-- HOW TO COMPLETE THIS TASK --
Please filter the entries and return only the lines that include "right".

[Dataset items]
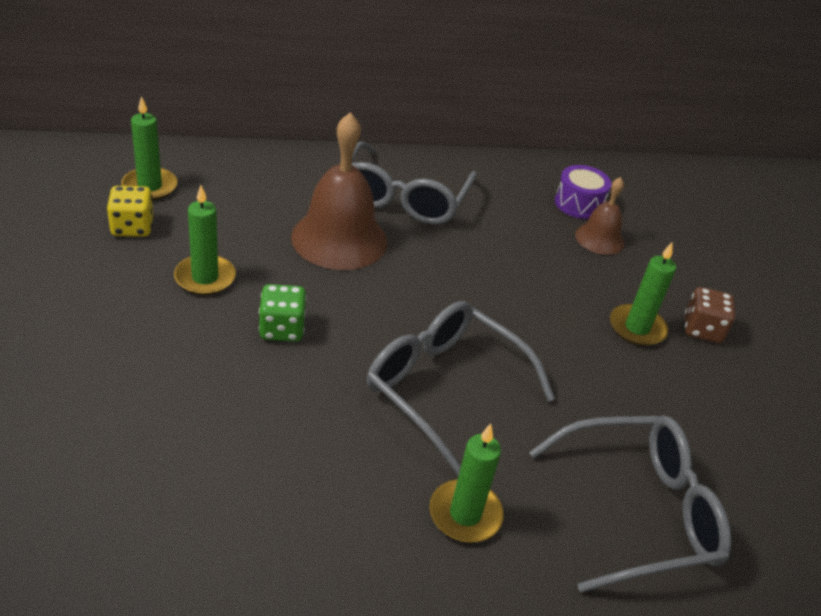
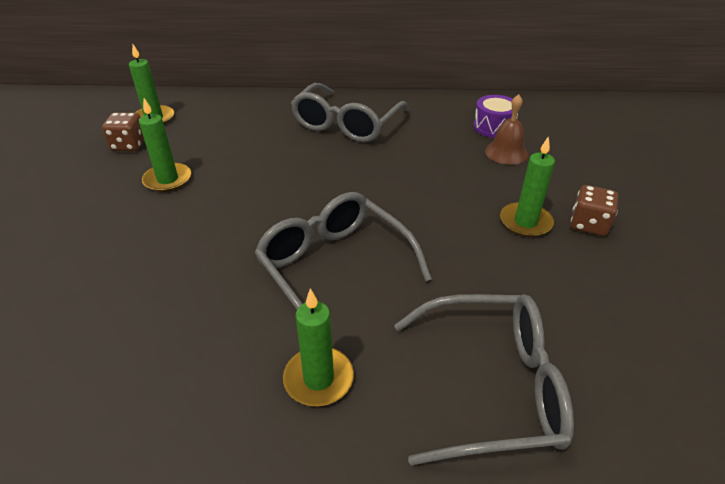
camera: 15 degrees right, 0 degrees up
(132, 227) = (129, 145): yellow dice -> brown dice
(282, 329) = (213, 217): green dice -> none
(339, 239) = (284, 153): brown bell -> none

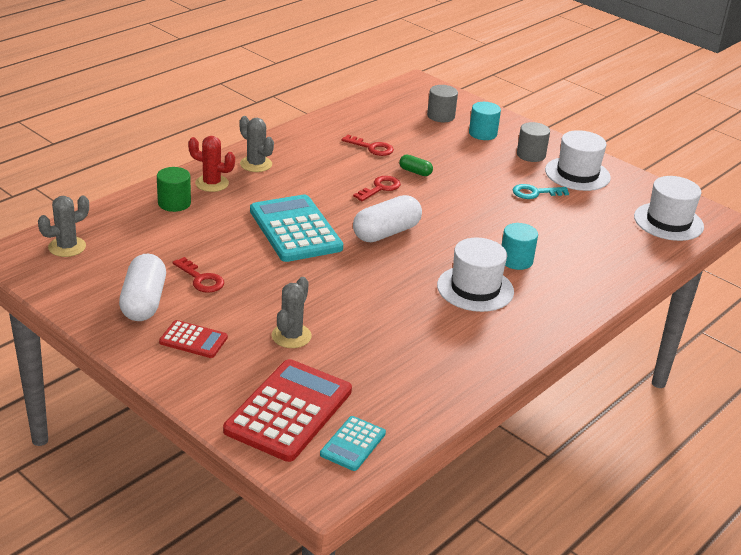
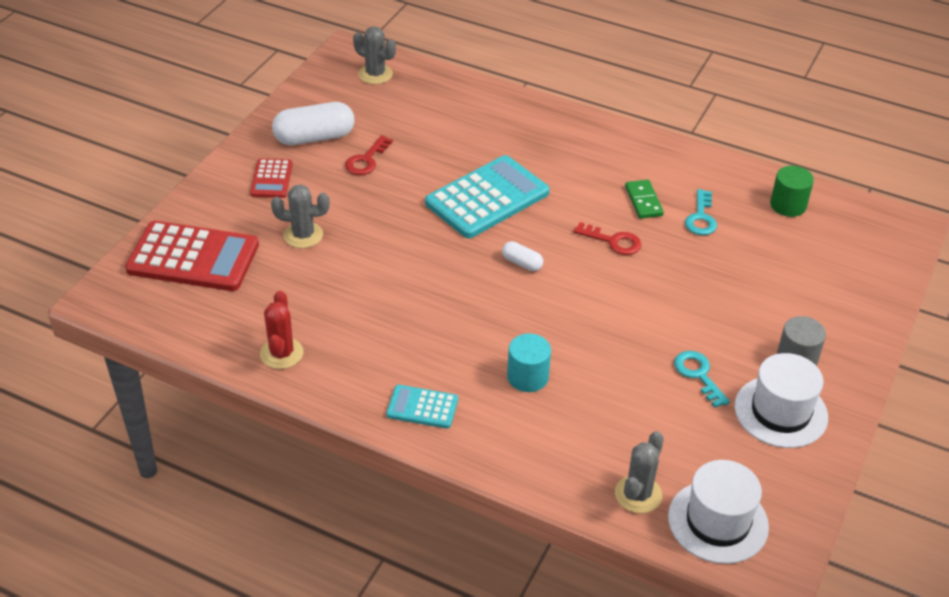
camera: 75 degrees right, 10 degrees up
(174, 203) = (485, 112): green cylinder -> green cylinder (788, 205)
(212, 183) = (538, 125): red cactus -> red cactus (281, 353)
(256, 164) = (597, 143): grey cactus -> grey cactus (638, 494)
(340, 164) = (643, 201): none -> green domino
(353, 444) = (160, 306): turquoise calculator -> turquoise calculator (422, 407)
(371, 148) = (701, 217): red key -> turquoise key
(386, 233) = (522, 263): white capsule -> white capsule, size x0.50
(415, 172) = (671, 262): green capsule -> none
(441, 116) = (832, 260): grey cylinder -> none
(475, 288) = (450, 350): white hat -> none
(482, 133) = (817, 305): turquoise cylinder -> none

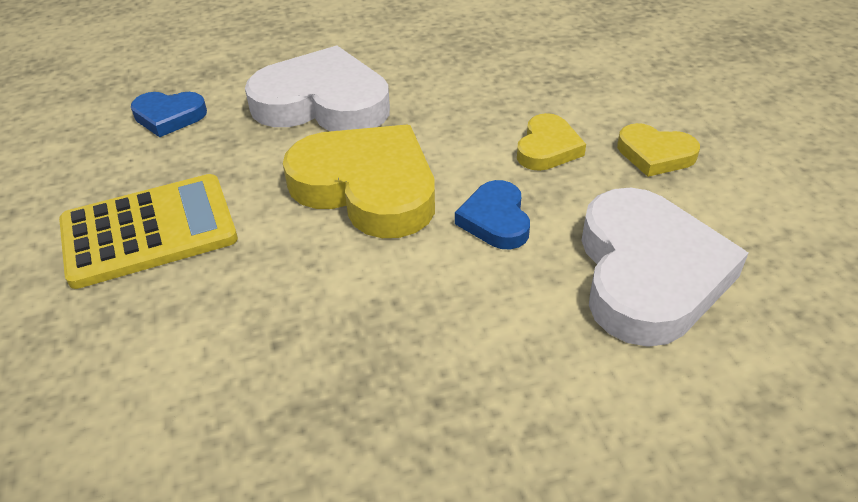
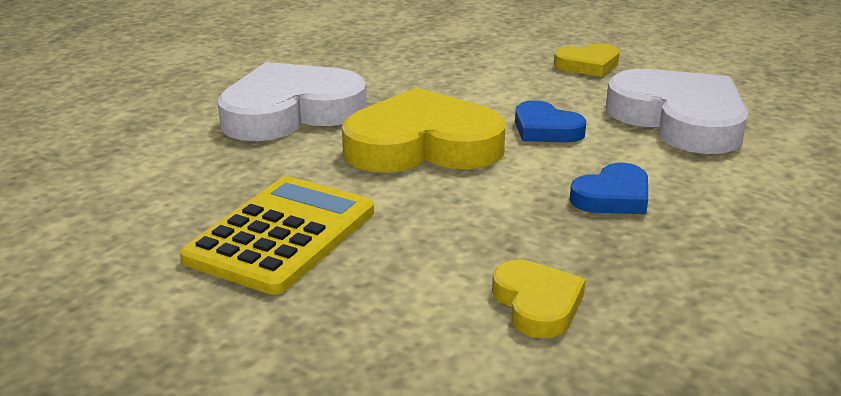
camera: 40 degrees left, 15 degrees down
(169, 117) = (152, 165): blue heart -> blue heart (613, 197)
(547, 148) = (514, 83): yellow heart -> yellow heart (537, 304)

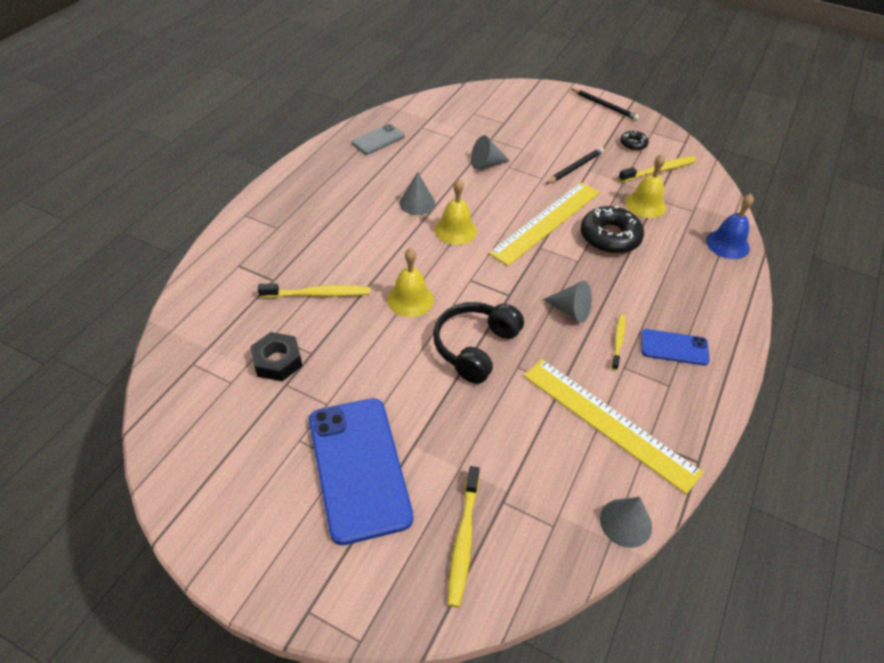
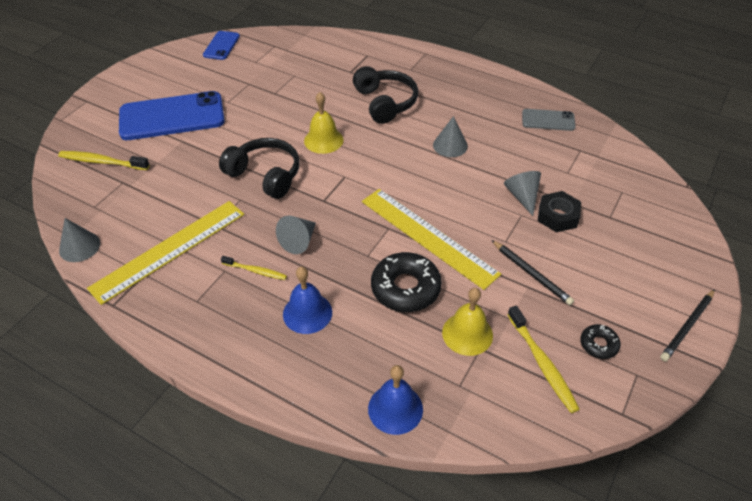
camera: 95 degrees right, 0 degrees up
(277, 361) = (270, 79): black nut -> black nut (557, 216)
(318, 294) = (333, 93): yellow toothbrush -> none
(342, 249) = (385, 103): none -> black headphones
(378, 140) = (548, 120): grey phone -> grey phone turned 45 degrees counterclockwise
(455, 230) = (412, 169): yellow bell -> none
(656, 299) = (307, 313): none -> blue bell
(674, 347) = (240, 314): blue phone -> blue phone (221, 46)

-- EXERCISE RESPONSE --
camera: 15 degrees right, 0 degrees up
camera: 75 degrees right, 10 degrees up
camera: 95 degrees right, 0 degrees up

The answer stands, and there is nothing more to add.